Throughout the records below, find each line holding "none" and copy it.

> **DATA EXTRACTS**:
• • •

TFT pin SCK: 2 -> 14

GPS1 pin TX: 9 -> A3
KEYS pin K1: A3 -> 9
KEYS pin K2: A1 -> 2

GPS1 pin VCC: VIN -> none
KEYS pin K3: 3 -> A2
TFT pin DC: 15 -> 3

• • •

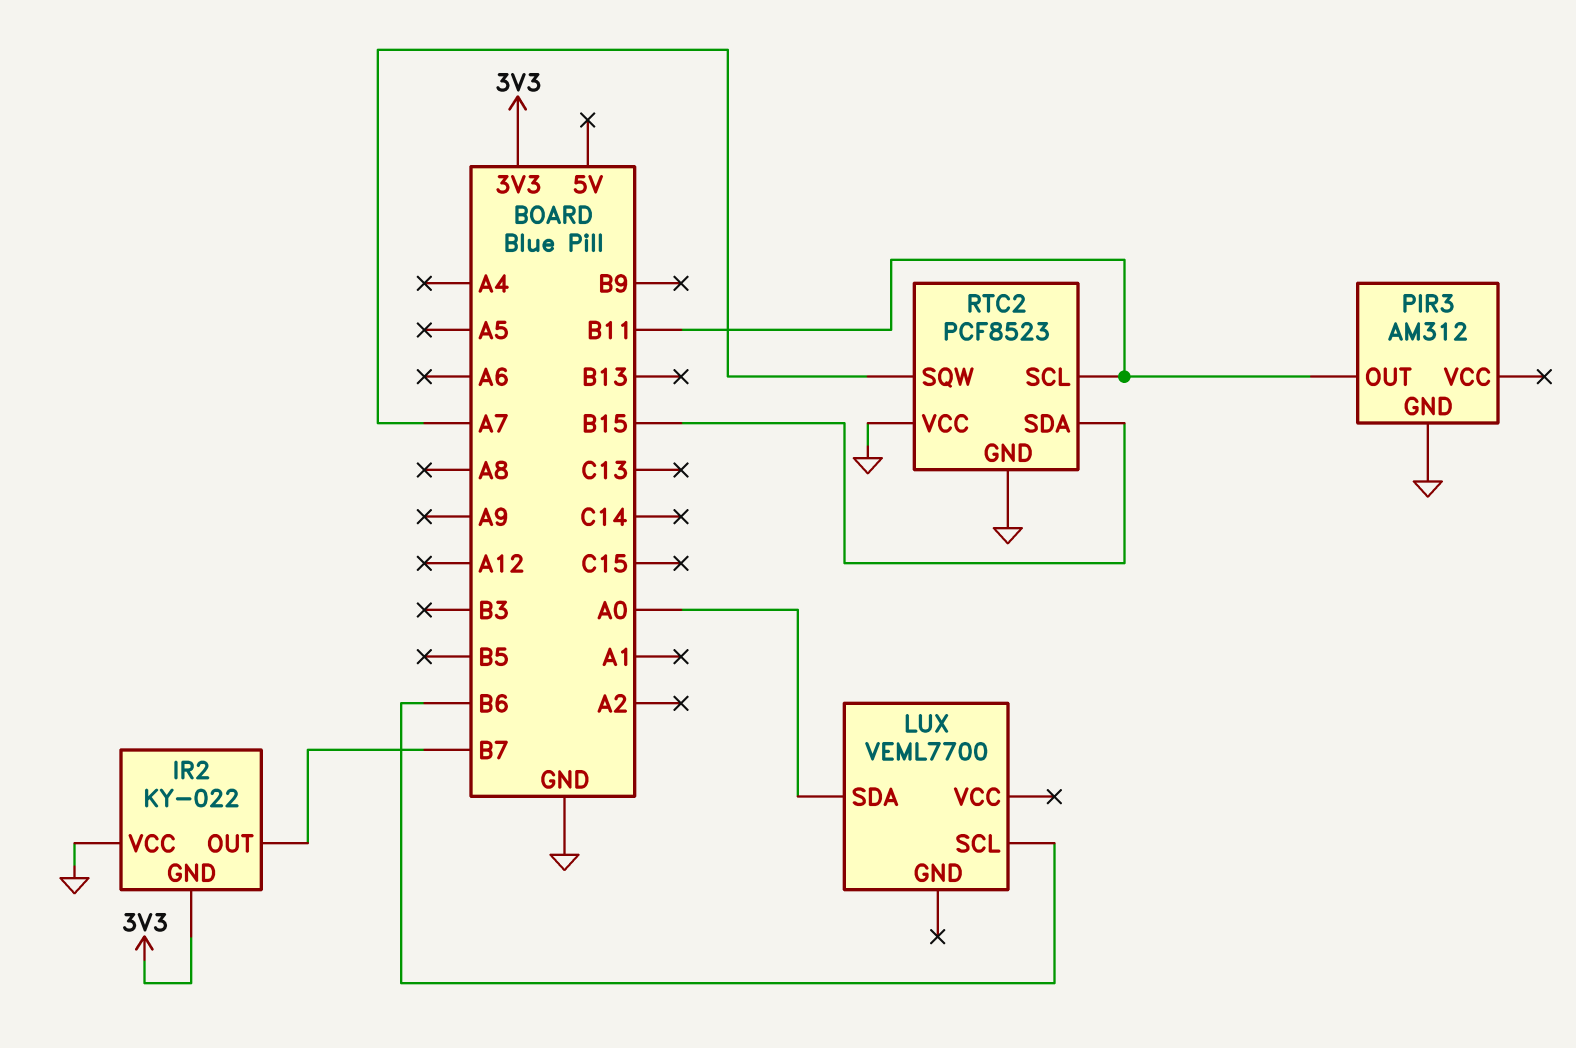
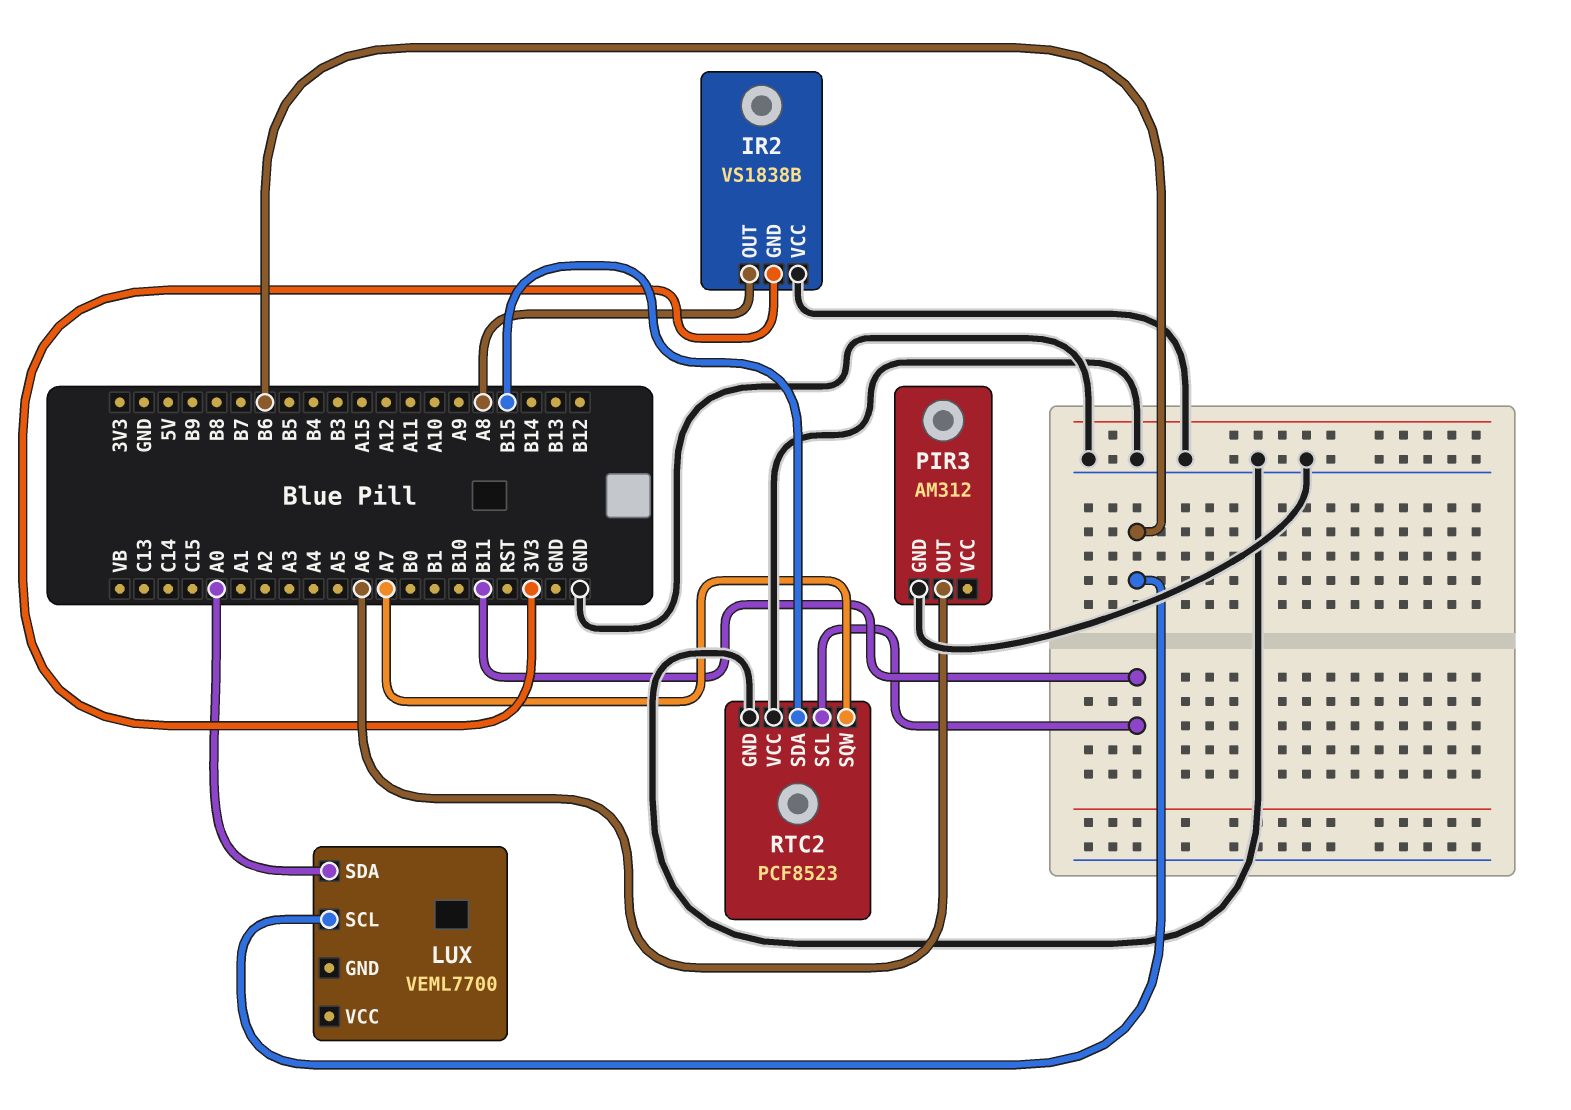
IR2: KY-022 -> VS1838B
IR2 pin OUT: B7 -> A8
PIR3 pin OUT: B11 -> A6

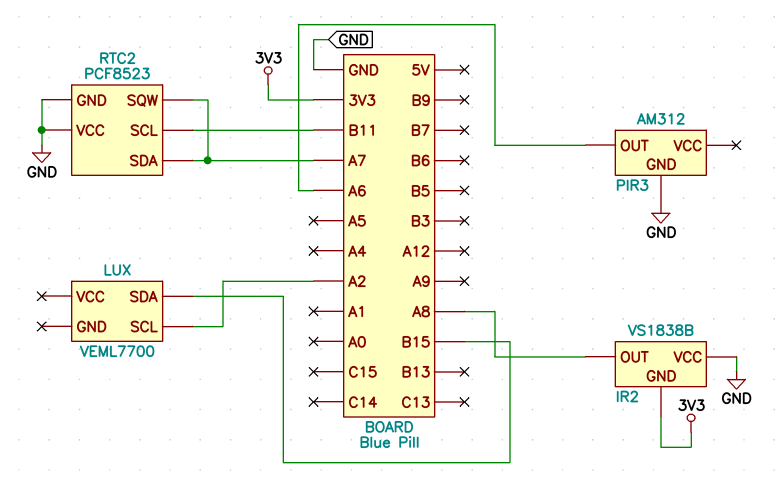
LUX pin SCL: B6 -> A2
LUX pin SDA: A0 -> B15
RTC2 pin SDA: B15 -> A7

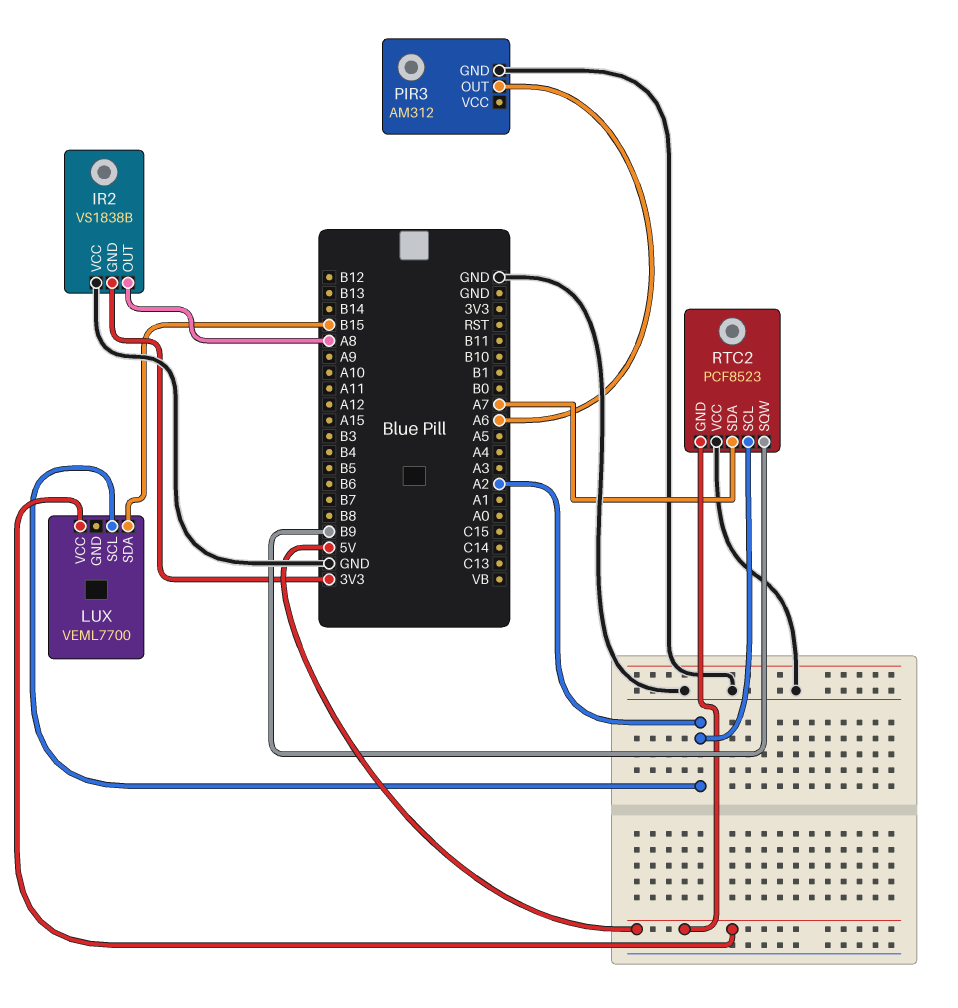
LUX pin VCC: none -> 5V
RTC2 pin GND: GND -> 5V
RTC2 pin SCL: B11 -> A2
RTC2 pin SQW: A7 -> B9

• • •

> **RESULT FOR THIS EXERCISE**:
GPS1 pin VCC: VIN -> none
LUX pin VCC: none -> 5V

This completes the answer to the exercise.